Stored entries
··········

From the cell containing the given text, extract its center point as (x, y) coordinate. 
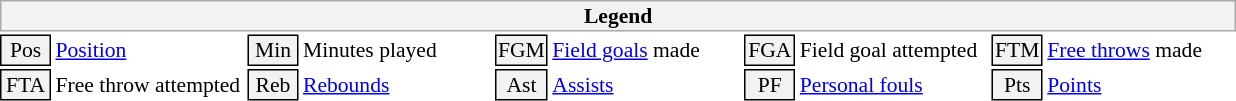
FGA (770, 50)
Min (274, 50)
FTM (1018, 50)
Position (149, 50)
Reb (274, 85)
PF (770, 85)
Pos (26, 50)
Pts (1018, 85)
Rebounds (397, 85)
Personal fouls (893, 85)
FGM (522, 50)
Field goals made (646, 50)
Field goal attempted (893, 50)
Assists (646, 85)
Points (1141, 85)
FTA (26, 85)
Free throw attempted (149, 85)
Free throws made (1141, 50)
Legend (618, 16)
Ast (522, 85)
Minutes played (397, 50)
For the text-containing cell, return its midpoint in [x, y] coordinate format. 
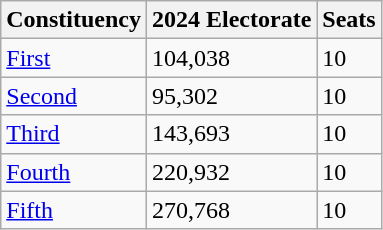
Third [74, 134]
95,302 [231, 96]
2024 Electorate [231, 20]
Fifth [74, 210]
First [74, 58]
Seats [349, 20]
Constituency [74, 20]
270,768 [231, 210]
Second [74, 96]
Fourth [74, 172]
143,693 [231, 134]
220,932 [231, 172]
104,038 [231, 58]
Scan for the cell matching the given text and deliver its (x, y) coordinate at center. 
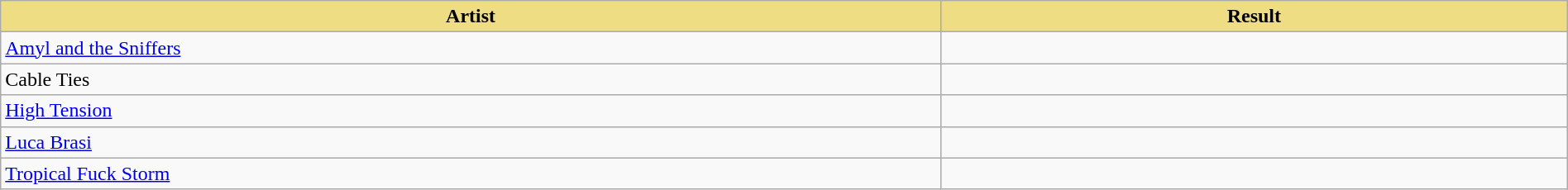
Amyl and the Sniffers (471, 48)
Luca Brasi (471, 142)
High Tension (471, 111)
Cable Ties (471, 79)
Tropical Fuck Storm (471, 174)
Artist (471, 17)
Result (1254, 17)
Determine the [x, y] coordinate at the center of the cell enclosing the given text.  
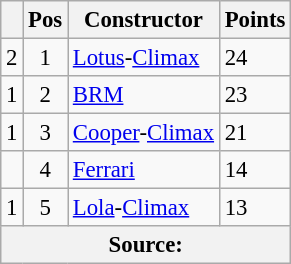
Constructor [144, 20]
23 [254, 95]
5 [46, 208]
13 [254, 208]
21 [254, 133]
24 [254, 58]
4 [46, 170]
Source: [146, 245]
BRM [144, 95]
Cooper-Climax [144, 133]
Points [254, 20]
Ferrari [144, 170]
14 [254, 170]
Lola-Climax [144, 208]
Pos [46, 20]
Lotus-Climax [144, 58]
3 [46, 133]
Identify which cell holds the provided text, then report its [x, y] central coordinate. 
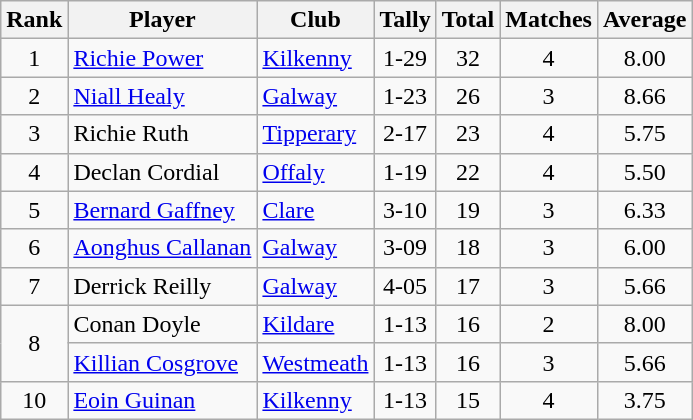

··········

Count the lines above that contain the word "Field", matching case exactly, and reply with the number alone.

2